**Task details:** Give again the line that contains "black jar [569,41,637,124]" and every line after it to the end of the records. Keep them exactly as they are and add nothing.

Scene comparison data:
◆ ◆ ◆ ◆ ◆

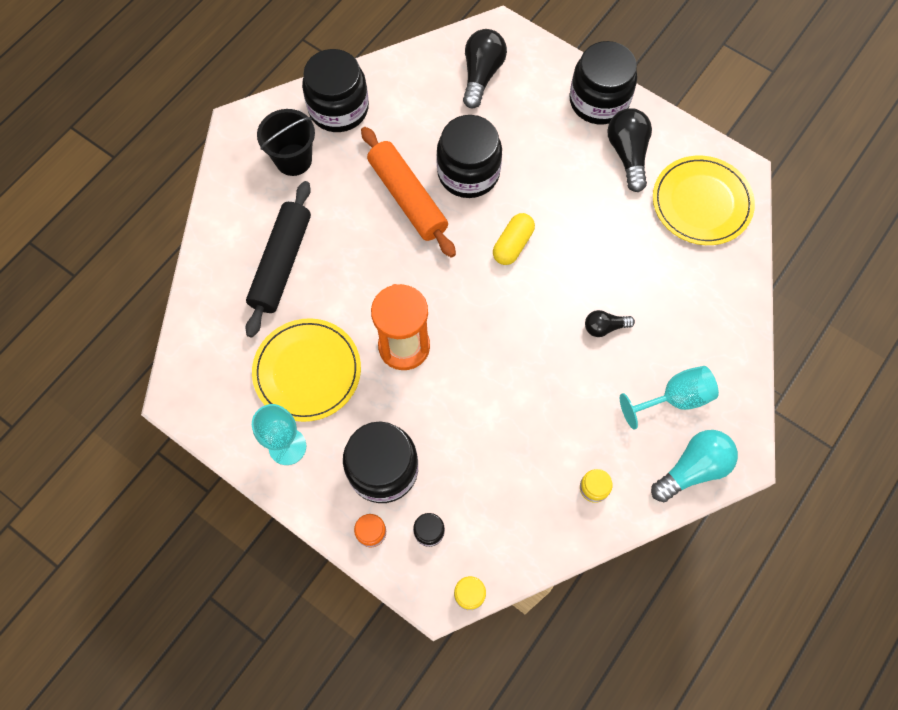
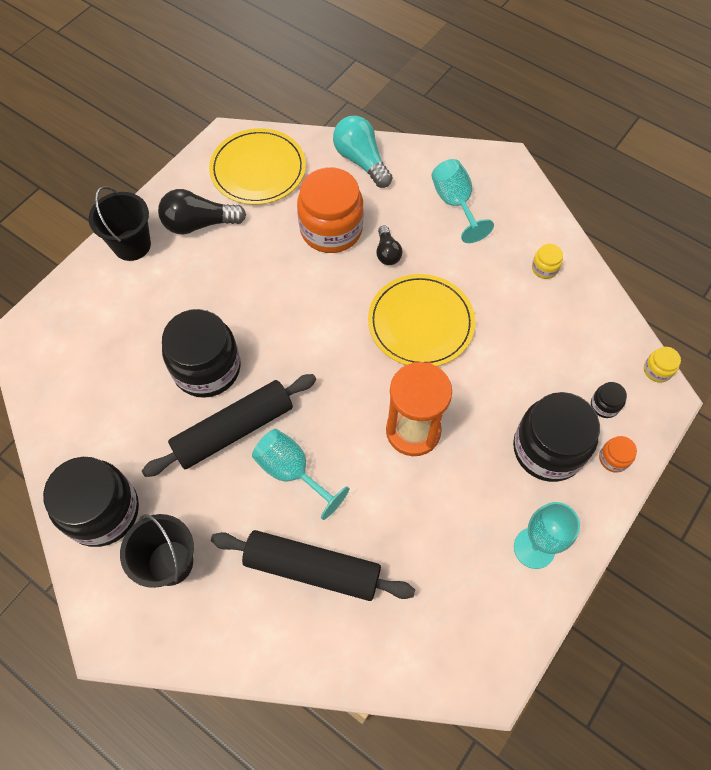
camera: 90 degrees left, 5 degrees down
yellow plate [252,318,361,422] -> yellow plate moved to [368,274,475,366]
orange rolling pin [361,127,456,258] -> black rolling pin [142,374,316,477]
black light bulb [463,29,507,108] -> none
yellow capsule [493,213,535,265] -> none
black jar [569,41,637,124] -> black bucket [89,186,151,261]
turquoise light bulb [651,430,738,502] -> turquoise light bulb moved to [333,116,392,188]
none -> turquoise goblet [252,429,349,520]
none -> orange jar [297,167,364,253]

◆ ◆ ◆ ◆ ◆

**Solution for this task:**
black jar [569,41,637,124] -> black bucket [89,186,151,261]
turquoise light bulb [651,430,738,502] -> turquoise light bulb moved to [333,116,392,188]
none -> turquoise goblet [252,429,349,520]
none -> orange jar [297,167,364,253]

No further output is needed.